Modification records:

-- Opening Marker --

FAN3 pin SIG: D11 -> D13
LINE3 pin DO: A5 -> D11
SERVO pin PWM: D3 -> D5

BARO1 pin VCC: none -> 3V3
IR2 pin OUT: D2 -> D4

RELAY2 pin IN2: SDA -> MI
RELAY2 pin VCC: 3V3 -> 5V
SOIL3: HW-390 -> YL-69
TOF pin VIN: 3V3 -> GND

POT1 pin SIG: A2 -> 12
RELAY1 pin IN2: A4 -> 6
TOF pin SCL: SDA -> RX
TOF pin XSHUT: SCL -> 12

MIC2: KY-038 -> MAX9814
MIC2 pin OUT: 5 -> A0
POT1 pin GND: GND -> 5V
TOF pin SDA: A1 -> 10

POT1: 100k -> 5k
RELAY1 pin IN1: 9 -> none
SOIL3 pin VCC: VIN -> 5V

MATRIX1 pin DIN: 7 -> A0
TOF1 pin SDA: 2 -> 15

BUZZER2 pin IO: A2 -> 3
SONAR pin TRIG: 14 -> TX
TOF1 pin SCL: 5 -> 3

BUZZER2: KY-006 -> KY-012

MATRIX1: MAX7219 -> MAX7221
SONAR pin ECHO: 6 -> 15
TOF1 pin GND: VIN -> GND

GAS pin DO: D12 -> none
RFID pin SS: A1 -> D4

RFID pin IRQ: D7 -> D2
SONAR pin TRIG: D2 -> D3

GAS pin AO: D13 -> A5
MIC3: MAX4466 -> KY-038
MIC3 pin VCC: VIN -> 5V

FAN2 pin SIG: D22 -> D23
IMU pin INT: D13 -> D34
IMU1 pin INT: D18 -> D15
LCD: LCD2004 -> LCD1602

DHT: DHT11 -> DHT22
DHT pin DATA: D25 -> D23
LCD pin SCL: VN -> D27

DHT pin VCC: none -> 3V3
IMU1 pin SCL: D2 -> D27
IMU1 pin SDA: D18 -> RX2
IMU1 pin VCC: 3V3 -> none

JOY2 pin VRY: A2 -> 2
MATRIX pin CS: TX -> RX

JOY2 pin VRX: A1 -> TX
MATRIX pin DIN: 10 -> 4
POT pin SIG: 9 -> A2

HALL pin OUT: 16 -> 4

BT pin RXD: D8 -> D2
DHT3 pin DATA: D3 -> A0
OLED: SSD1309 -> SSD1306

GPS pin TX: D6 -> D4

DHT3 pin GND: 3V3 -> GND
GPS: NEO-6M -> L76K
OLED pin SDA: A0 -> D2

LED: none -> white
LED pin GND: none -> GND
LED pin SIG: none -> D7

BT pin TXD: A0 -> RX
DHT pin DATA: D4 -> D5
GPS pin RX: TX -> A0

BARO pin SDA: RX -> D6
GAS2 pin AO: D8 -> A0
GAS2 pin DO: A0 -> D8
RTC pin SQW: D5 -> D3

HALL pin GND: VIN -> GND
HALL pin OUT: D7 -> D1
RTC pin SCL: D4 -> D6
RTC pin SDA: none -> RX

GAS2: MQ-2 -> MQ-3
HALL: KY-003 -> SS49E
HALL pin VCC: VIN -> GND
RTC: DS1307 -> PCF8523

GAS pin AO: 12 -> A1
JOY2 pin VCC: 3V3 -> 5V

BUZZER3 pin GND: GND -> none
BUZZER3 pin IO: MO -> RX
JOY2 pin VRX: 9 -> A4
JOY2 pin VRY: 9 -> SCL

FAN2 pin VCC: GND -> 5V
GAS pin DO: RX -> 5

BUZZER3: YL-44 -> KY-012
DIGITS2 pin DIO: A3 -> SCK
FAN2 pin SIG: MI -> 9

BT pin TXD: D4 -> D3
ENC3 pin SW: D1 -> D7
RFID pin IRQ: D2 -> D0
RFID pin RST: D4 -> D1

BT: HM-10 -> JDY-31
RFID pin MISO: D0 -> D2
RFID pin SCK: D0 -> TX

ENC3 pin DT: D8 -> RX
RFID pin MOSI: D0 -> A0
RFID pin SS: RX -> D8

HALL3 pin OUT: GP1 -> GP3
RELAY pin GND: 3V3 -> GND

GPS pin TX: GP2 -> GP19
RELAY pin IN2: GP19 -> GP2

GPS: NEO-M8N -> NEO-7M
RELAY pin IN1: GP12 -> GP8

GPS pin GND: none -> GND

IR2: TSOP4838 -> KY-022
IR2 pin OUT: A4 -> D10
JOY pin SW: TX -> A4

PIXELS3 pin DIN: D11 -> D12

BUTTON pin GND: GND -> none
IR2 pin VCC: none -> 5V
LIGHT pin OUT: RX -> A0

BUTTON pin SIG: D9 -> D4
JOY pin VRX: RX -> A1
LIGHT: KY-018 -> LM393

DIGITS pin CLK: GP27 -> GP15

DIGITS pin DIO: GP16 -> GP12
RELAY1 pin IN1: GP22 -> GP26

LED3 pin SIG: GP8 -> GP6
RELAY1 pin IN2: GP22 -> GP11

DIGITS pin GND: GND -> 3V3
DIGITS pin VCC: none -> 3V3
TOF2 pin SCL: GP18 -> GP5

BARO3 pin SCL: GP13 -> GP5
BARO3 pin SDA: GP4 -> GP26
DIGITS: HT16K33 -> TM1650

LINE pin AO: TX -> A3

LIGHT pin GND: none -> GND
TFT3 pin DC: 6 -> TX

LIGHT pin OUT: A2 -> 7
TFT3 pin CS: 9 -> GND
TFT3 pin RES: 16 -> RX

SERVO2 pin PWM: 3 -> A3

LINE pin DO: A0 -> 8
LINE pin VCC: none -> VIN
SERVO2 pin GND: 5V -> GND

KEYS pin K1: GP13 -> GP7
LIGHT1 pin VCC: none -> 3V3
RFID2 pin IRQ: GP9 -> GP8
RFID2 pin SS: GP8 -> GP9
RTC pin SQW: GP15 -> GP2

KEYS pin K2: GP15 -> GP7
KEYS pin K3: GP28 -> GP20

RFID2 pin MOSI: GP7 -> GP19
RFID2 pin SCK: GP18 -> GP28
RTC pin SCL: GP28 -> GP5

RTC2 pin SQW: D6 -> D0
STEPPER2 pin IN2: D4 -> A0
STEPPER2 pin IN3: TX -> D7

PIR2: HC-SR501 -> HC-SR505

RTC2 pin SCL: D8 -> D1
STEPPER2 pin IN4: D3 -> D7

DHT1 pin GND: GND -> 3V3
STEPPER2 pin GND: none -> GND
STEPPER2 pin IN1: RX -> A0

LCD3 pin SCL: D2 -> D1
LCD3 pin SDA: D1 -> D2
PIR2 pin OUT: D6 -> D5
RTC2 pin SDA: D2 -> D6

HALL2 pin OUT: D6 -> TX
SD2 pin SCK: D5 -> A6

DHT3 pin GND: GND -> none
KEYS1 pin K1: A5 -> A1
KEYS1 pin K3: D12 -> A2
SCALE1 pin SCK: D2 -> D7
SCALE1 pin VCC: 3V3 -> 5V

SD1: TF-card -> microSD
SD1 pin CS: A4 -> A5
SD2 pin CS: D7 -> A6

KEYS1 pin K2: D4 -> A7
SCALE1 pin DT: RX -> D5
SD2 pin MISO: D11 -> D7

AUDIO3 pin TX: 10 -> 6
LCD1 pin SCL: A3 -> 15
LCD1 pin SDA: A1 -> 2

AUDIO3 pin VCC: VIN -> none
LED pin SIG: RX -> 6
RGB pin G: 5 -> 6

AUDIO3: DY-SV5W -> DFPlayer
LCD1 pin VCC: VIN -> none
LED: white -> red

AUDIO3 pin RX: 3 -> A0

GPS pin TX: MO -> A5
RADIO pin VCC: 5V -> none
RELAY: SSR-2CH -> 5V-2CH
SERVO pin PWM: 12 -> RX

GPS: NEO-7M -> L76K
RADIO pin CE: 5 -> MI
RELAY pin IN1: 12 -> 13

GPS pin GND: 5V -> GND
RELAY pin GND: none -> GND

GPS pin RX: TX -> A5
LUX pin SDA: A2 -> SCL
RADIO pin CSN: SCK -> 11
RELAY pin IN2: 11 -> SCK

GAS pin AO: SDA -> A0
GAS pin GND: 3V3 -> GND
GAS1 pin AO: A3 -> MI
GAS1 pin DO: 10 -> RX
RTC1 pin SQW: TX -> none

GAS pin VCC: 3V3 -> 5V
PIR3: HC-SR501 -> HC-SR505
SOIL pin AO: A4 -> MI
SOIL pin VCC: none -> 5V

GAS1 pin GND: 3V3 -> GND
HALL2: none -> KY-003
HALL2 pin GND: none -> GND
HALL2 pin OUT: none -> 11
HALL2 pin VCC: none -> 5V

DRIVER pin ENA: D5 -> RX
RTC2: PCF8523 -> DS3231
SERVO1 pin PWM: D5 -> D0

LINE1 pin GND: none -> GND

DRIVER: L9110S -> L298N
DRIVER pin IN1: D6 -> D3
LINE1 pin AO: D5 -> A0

-- Closing Marker --

Problem:
Using the records above, count how many lines include the word "BUTTON", and reply only with that figure.

Exercise result:
2